> Dataset extract
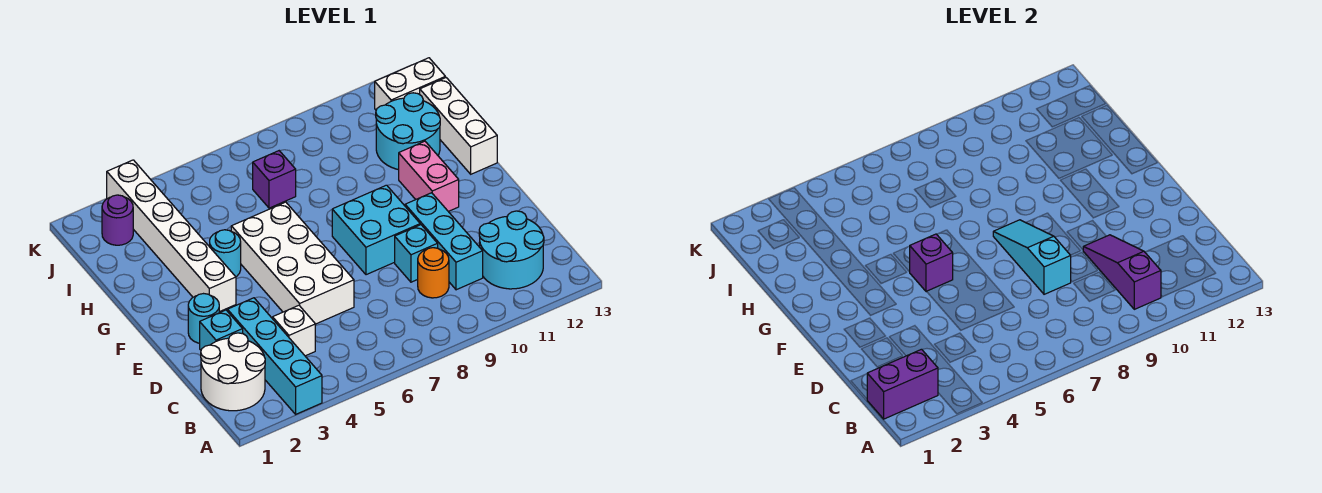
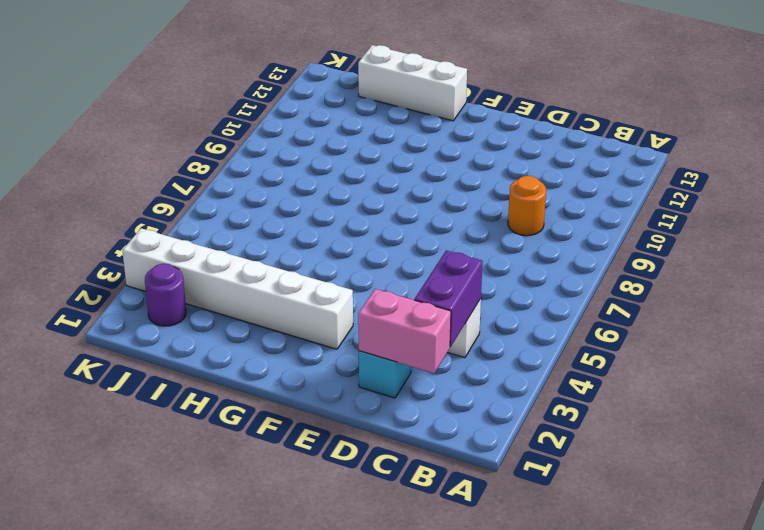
pink brick C2:D2 level 2 -> pink brick F11:G11 level 1
purple brick C3:C4 level 2 -> purple brick B1:B2 level 2
none -> cyan brick A3:D3 level 1
none -> white round brick B1:C2 level 1
none -> cyan round brick B11:C12 level 1

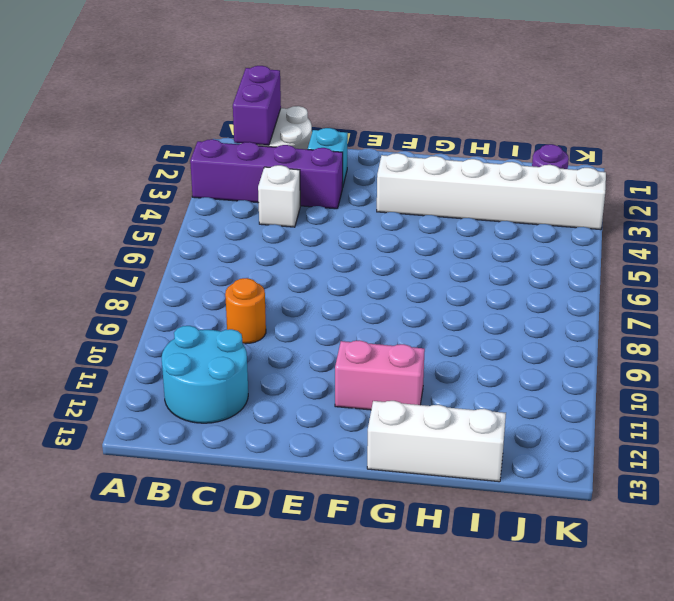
purple brick A3:D3 level 1 -> cyan brick A3:D3 level 1
none -> cyan brick C10:E10 level 1
none -> white brick D5:G6 level 1
none -> cyan brick D9 level 1

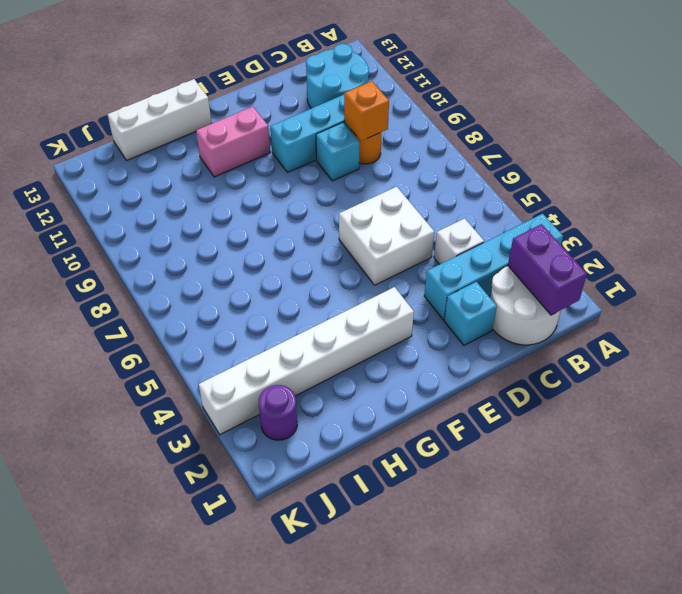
orange brick C9 level 2 -> none
white brick D5:E6 level 1 -> white brick D5:G6 level 1
none -> cyan round brick E2 level 1
none -> cyan brick E8:F9 level 1
none -> cyan round brick G4 level 1

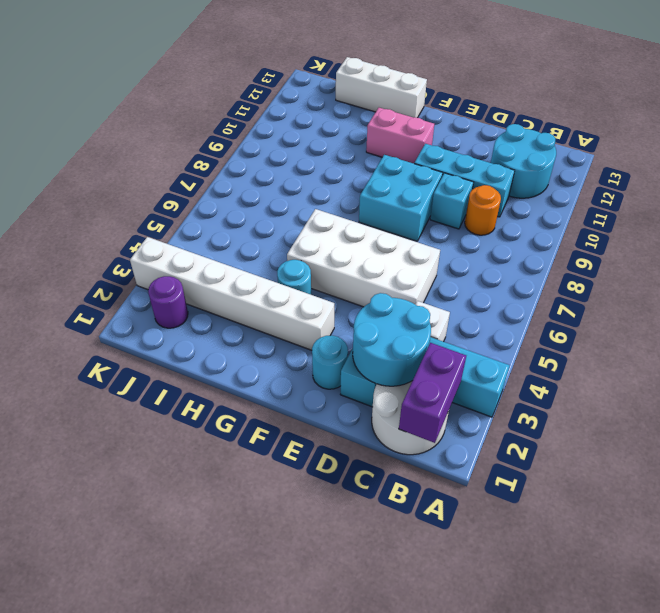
cyan round brick C2:D3 level 2 -> cyan round brick H11:I12 level 1
none -> purple brick I7 level 1
none -> white brick J12:J13 level 1
none -> purple slope B10:D10 level 2 top B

> Exercise instructions
Repeat each line above exactly as it reads, omitting any pictures.

> Output for this exercise
pink brick C2:D2 level 2 -> pink brick F11:G11 level 1
purple brick C3:C4 level 2 -> purple brick B1:B2 level 2
none -> cyan brick A3:D3 level 1
none -> white round brick B1:C2 level 1
none -> cyan round brick B11:C12 level 1

purple brick A3:D3 level 1 -> cyan brick A3:D3 level 1
none -> cyan brick C10:E10 level 1
none -> white brick D5:G6 level 1
none -> cyan brick D9 level 1

orange brick C9 level 2 -> none
white brick D5:E6 level 1 -> white brick D5:G6 level 1
none -> cyan round brick E2 level 1
none -> cyan brick E8:F9 level 1
none -> cyan round brick G4 level 1

cyan round brick C2:D3 level 2 -> cyan round brick H11:I12 level 1
none -> purple brick I7 level 1
none -> white brick J12:J13 level 1
none -> purple slope B10:D10 level 2 top B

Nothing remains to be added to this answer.